··· RECORDS TO PROCESS ···
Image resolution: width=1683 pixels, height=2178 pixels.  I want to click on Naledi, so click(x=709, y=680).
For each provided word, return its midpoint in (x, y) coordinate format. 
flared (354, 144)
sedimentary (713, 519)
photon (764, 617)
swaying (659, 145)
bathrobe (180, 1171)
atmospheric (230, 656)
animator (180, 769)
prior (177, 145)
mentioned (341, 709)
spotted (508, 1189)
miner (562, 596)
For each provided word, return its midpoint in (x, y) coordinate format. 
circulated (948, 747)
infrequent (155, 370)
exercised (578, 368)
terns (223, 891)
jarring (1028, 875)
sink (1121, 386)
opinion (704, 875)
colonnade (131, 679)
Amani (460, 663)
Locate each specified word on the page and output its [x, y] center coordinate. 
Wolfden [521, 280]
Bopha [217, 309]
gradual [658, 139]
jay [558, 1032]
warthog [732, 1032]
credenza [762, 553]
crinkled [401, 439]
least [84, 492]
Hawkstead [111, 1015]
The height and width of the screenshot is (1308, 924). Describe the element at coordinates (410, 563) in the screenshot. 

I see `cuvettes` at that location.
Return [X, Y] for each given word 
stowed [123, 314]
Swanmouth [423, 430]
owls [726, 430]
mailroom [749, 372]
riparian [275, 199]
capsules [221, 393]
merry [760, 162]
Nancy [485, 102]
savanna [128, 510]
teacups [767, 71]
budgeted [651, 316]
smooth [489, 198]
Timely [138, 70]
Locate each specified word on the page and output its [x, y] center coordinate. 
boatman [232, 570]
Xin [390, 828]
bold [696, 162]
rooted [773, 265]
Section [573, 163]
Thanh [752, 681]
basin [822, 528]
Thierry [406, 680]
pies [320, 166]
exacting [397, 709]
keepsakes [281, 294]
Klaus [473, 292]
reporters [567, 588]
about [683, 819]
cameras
···
Reproduce all of the material above word for word, without changing anything.

ANSWER TO THE TASK —
Image resolution: width=1683 pixels, height=2178 pixels.  I want to click on Naledi, so click(x=709, y=680).
For each provided word, return its midpoint in (x, y) coordinate format. 
flared (354, 144)
sedimentary (713, 519)
photon (764, 617)
swaying (659, 145)
bathrobe (180, 1171)
atmospheric (230, 656)
animator (180, 769)
prior (177, 145)
mentioned (341, 709)
spotted (508, 1189)
miner (562, 596)
For each provided word, return its midpoint in (x, y) coordinate format. 
circulated (948, 747)
infrequent (155, 370)
exercised (578, 368)
terns (223, 891)
jarring (1028, 875)
sink (1121, 386)
opinion (704, 875)
colonnade (131, 679)
Amani (460, 663)
Locate each specified word on the page and output its [x, y] center coordinate. 
Wolfden [521, 280]
Bopha [217, 309]
gradual [658, 139]
jay [558, 1032]
warthog [732, 1032]
credenza [762, 553]
crinkled [401, 439]
least [84, 492]
Hawkstead [111, 1015]
The height and width of the screenshot is (1308, 924). Describe the element at coordinates (410, 563) in the screenshot. 

I see `cuvettes` at that location.
Return [X, Y] for each given word 
stowed [123, 314]
Swanmouth [423, 430]
owls [726, 430]
mailroom [749, 372]
riparian [275, 199]
capsules [221, 393]
merry [760, 162]
Nancy [485, 102]
savanna [128, 510]
teacups [767, 71]
budgeted [651, 316]
smooth [489, 198]
Timely [138, 70]
Locate each specified word on the page and output its [x, y] center coordinate. 
boatman [232, 570]
Xin [390, 828]
bold [696, 162]
rooted [773, 265]
Section [573, 163]
Thanh [752, 681]
basin [822, 528]
Thierry [406, 680]
pies [320, 166]
exacting [397, 709]
keepsakes [281, 294]
Klaus [473, 292]
reporters [567, 588]
about [683, 819]
cameras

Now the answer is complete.